Start of Extracted material
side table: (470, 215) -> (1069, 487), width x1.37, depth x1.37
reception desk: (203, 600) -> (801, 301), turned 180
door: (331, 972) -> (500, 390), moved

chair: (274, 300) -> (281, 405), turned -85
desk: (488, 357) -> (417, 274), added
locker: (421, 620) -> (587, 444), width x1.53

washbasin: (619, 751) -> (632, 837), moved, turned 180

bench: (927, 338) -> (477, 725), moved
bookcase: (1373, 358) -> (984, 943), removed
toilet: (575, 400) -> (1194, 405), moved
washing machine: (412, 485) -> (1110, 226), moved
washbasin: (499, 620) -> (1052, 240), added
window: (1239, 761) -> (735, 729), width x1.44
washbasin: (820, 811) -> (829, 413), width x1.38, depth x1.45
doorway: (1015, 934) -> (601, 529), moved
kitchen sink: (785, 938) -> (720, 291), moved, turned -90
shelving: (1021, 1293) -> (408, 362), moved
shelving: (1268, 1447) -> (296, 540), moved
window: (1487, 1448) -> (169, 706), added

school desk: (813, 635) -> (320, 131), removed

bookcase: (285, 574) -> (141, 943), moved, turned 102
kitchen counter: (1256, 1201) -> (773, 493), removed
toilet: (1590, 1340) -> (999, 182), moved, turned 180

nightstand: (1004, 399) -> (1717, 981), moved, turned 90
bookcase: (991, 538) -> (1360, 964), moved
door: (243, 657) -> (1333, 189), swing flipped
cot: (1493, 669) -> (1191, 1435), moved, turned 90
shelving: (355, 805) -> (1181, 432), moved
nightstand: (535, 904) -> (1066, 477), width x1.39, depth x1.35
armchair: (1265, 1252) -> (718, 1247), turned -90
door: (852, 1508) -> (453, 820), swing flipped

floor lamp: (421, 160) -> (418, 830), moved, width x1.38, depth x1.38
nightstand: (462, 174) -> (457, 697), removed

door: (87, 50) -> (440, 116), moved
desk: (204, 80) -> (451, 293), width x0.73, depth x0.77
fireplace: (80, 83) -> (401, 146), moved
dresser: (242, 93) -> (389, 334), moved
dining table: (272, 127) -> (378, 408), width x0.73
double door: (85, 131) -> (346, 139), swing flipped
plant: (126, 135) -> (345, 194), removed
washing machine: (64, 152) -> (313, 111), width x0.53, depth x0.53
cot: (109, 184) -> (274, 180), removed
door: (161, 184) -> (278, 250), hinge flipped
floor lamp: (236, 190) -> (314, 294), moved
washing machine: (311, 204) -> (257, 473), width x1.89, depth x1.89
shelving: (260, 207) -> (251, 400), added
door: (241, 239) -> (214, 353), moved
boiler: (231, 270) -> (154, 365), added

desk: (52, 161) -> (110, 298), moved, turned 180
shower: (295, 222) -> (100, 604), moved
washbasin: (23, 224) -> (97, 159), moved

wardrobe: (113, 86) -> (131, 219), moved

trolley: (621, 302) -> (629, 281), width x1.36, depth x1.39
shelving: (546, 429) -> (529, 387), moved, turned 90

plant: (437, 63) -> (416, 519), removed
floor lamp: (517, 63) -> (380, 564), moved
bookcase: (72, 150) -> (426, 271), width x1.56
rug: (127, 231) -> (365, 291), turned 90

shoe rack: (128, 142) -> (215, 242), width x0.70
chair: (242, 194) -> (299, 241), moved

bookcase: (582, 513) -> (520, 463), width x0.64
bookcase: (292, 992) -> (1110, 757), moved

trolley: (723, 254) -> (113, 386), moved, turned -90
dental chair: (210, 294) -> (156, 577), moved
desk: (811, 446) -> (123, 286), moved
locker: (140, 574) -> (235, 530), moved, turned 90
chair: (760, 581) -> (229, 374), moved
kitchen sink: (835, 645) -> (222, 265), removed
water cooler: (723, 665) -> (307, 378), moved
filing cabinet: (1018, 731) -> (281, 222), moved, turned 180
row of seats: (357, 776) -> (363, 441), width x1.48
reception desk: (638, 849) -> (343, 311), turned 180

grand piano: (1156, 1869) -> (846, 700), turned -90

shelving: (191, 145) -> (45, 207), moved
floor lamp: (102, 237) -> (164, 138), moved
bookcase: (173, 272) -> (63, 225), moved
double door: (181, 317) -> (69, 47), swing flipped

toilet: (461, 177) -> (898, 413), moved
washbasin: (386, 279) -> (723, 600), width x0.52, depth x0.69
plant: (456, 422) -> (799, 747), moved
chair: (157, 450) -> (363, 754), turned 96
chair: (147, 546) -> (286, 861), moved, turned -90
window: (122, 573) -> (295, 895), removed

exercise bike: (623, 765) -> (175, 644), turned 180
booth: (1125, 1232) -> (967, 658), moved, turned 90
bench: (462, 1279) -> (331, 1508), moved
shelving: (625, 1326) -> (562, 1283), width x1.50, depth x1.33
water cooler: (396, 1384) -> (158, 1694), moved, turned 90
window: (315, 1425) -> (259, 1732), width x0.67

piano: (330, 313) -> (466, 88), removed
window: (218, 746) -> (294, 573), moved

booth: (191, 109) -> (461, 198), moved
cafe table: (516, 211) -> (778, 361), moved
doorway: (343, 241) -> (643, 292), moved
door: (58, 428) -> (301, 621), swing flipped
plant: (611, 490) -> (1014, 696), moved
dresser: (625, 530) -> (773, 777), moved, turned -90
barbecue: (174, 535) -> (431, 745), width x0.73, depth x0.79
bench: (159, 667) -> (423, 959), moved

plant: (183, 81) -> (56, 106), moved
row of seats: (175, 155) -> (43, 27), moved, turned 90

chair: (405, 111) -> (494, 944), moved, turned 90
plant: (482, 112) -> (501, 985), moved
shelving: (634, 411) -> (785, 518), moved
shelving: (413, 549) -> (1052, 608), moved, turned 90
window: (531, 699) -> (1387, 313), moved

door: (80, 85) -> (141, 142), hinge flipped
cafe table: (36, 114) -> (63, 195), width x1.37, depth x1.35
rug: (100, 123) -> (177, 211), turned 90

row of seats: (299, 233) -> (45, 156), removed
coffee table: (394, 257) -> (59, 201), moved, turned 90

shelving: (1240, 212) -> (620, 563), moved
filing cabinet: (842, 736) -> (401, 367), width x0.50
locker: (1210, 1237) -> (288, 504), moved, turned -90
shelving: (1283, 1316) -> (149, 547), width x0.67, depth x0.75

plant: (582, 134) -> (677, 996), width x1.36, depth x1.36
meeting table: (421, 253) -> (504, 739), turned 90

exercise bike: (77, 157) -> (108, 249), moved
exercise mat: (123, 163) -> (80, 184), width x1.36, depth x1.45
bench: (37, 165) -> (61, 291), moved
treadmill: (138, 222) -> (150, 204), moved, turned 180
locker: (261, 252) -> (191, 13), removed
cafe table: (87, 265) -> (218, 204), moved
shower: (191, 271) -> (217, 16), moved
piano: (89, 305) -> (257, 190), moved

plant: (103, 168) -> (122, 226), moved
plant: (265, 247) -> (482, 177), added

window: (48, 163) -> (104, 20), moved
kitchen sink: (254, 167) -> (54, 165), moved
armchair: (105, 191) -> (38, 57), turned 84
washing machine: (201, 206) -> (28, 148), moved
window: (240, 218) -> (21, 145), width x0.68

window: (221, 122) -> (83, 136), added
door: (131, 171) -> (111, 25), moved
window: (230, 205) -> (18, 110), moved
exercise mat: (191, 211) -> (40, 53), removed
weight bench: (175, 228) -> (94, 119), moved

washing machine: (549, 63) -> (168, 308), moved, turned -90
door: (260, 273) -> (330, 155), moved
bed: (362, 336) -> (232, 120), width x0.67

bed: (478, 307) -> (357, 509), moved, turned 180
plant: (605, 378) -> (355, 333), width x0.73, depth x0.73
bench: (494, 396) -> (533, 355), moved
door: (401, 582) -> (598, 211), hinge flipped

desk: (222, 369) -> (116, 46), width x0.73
End of Extracted material
Each line of the data is to be output exactly, with none skipped.

Written reply:
side table: (470, 215) -> (1069, 487), width x1.37, depth x1.37
reception desk: (203, 600) -> (801, 301), turned 180
door: (331, 972) -> (500, 390), moved

chair: (274, 300) -> (281, 405), turned -85
desk: (488, 357) -> (417, 274), added
locker: (421, 620) -> (587, 444), width x1.53

washbasin: (619, 751) -> (632, 837), moved, turned 180

bench: (927, 338) -> (477, 725), moved
bookcase: (1373, 358) -> (984, 943), removed
toilet: (575, 400) -> (1194, 405), moved
washing machine: (412, 485) -> (1110, 226), moved
washbasin: (499, 620) -> (1052, 240), added
window: (1239, 761) -> (735, 729), width x1.44
washbasin: (820, 811) -> (829, 413), width x1.38, depth x1.45
doorway: (1015, 934) -> (601, 529), moved
kitchen sink: (785, 938) -> (720, 291), moved, turned -90
shelving: (1021, 1293) -> (408, 362), moved
shelving: (1268, 1447) -> (296, 540), moved
window: (1487, 1448) -> (169, 706), added

school desk: (813, 635) -> (320, 131), removed

bookcase: (285, 574) -> (141, 943), moved, turned 102
kitchen counter: (1256, 1201) -> (773, 493), removed
toilet: (1590, 1340) -> (999, 182), moved, turned 180

nightstand: (1004, 399) -> (1717, 981), moved, turned 90
bookcase: (991, 538) -> (1360, 964), moved
door: (243, 657) -> (1333, 189), swing flipped
cot: (1493, 669) -> (1191, 1435), moved, turned 90
shelving: (355, 805) -> (1181, 432), moved
nightstand: (535, 904) -> (1066, 477), width x1.39, depth x1.35
armchair: (1265, 1252) -> (718, 1247), turned -90
door: (852, 1508) -> (453, 820), swing flipped

floor lamp: (421, 160) -> (418, 830), moved, width x1.38, depth x1.38
nightstand: (462, 174) -> (457, 697), removed

door: (87, 50) -> (440, 116), moved
desk: (204, 80) -> (451, 293), width x0.73, depth x0.77
fireplace: (80, 83) -> (401, 146), moved
dresser: (242, 93) -> (389, 334), moved
dining table: (272, 127) -> (378, 408), width x0.73
double door: (85, 131) -> (346, 139), swing flipped
plant: (126, 135) -> (345, 194), removed
washing machine: (64, 152) -> (313, 111), width x0.53, depth x0.53
cot: (109, 184) -> (274, 180), removed
door: (161, 184) -> (278, 250), hinge flipped
floor lamp: (236, 190) -> (314, 294), moved
washing machine: (311, 204) -> (257, 473), width x1.89, depth x1.89
shelving: (260, 207) -> (251, 400), added
door: (241, 239) -> (214, 353), moved
boiler: (231, 270) -> (154, 365), added

desk: (52, 161) -> (110, 298), moved, turned 180
shower: (295, 222) -> (100, 604), moved
washbasin: (23, 224) -> (97, 159), moved

wardrobe: (113, 86) -> (131, 219), moved

trolley: (621, 302) -> (629, 281), width x1.36, depth x1.39
shelving: (546, 429) -> (529, 387), moved, turned 90

plant: (437, 63) -> (416, 519), removed
floor lamp: (517, 63) -> (380, 564), moved
bookcase: (72, 150) -> (426, 271), width x1.56
rug: (127, 231) -> (365, 291), turned 90

shoe rack: (128, 142) -> (215, 242), width x0.70
chair: (242, 194) -> (299, 241), moved

bookcase: (582, 513) -> (520, 463), width x0.64
bookcase: (292, 992) -> (1110, 757), moved

trolley: (723, 254) -> (113, 386), moved, turned -90
dental chair: (210, 294) -> (156, 577), moved
desk: (811, 446) -> (123, 286), moved
locker: (140, 574) -> (235, 530), moved, turned 90
chair: (760, 581) -> (229, 374), moved
kitchen sink: (835, 645) -> (222, 265), removed
water cooler: (723, 665) -> (307, 378), moved
filing cabinet: (1018, 731) -> (281, 222), moved, turned 180
row of seats: (357, 776) -> (363, 441), width x1.48
reception desk: (638, 849) -> (343, 311), turned 180

grand piano: (1156, 1869) -> (846, 700), turned -90

shelving: (191, 145) -> (45, 207), moved
floor lamp: (102, 237) -> (164, 138), moved
bookcase: (173, 272) -> (63, 225), moved
double door: (181, 317) -> (69, 47), swing flipped

toilet: (461, 177) -> (898, 413), moved
washbasin: (386, 279) -> (723, 600), width x0.52, depth x0.69
plant: (456, 422) -> (799, 747), moved
chair: (157, 450) -> (363, 754), turned 96
chair: (147, 546) -> (286, 861), moved, turned -90
window: (122, 573) -> (295, 895), removed

exercise bike: (623, 765) -> (175, 644), turned 180
booth: (1125, 1232) -> (967, 658), moved, turned 90
bench: (462, 1279) -> (331, 1508), moved
shelving: (625, 1326) -> (562, 1283), width x1.50, depth x1.33
water cooler: (396, 1384) -> (158, 1694), moved, turned 90
window: (315, 1425) -> (259, 1732), width x0.67

piano: (330, 313) -> (466, 88), removed
window: (218, 746) -> (294, 573), moved

booth: (191, 109) -> (461, 198), moved
cafe table: (516, 211) -> (778, 361), moved
doorway: (343, 241) -> (643, 292), moved
door: (58, 428) -> (301, 621), swing flipped
plant: (611, 490) -> (1014, 696), moved
dresser: (625, 530) -> (773, 777), moved, turned -90
barbecue: (174, 535) -> (431, 745), width x0.73, depth x0.79
bench: (159, 667) -> (423, 959), moved

plant: (183, 81) -> (56, 106), moved
row of seats: (175, 155) -> (43, 27), moved, turned 90

chair: (405, 111) -> (494, 944), moved, turned 90
plant: (482, 112) -> (501, 985), moved
shelving: (634, 411) -> (785, 518), moved
shelving: (413, 549) -> (1052, 608), moved, turned 90
window: (531, 699) -> (1387, 313), moved

door: (80, 85) -> (141, 142), hinge flipped
cafe table: (36, 114) -> (63, 195), width x1.37, depth x1.35
rug: (100, 123) -> (177, 211), turned 90

row of seats: (299, 233) -> (45, 156), removed
coffee table: (394, 257) -> (59, 201), moved, turned 90

shelving: (1240, 212) -> (620, 563), moved
filing cabinet: (842, 736) -> (401, 367), width x0.50
locker: (1210, 1237) -> (288, 504), moved, turned -90
shelving: (1283, 1316) -> (149, 547), width x0.67, depth x0.75

plant: (582, 134) -> (677, 996), width x1.36, depth x1.36
meeting table: (421, 253) -> (504, 739), turned 90

exercise bike: (77, 157) -> (108, 249), moved
exercise mat: (123, 163) -> (80, 184), width x1.36, depth x1.45
bench: (37, 165) -> (61, 291), moved
treadmill: (138, 222) -> (150, 204), moved, turned 180
locker: (261, 252) -> (191, 13), removed
cafe table: (87, 265) -> (218, 204), moved
shower: (191, 271) -> (217, 16), moved
piano: (89, 305) -> (257, 190), moved

plant: (103, 168) -> (122, 226), moved
plant: (265, 247) -> (482, 177), added

window: (48, 163) -> (104, 20), moved
kitchen sink: (254, 167) -> (54, 165), moved
armchair: (105, 191) -> (38, 57), turned 84
washing machine: (201, 206) -> (28, 148), moved
window: (240, 218) -> (21, 145), width x0.68

window: (221, 122) -> (83, 136), added
door: (131, 171) -> (111, 25), moved
window: (230, 205) -> (18, 110), moved
exercise mat: (191, 211) -> (40, 53), removed
weight bench: (175, 228) -> (94, 119), moved

washing machine: (549, 63) -> (168, 308), moved, turned -90
door: (260, 273) -> (330, 155), moved
bed: (362, 336) -> (232, 120), width x0.67

bed: (478, 307) -> (357, 509), moved, turned 180
plant: (605, 378) -> (355, 333), width x0.73, depth x0.73
bench: (494, 396) -> (533, 355), moved
door: (401, 582) -> (598, 211), hinge flipped

desk: (222, 369) -> (116, 46), width x0.73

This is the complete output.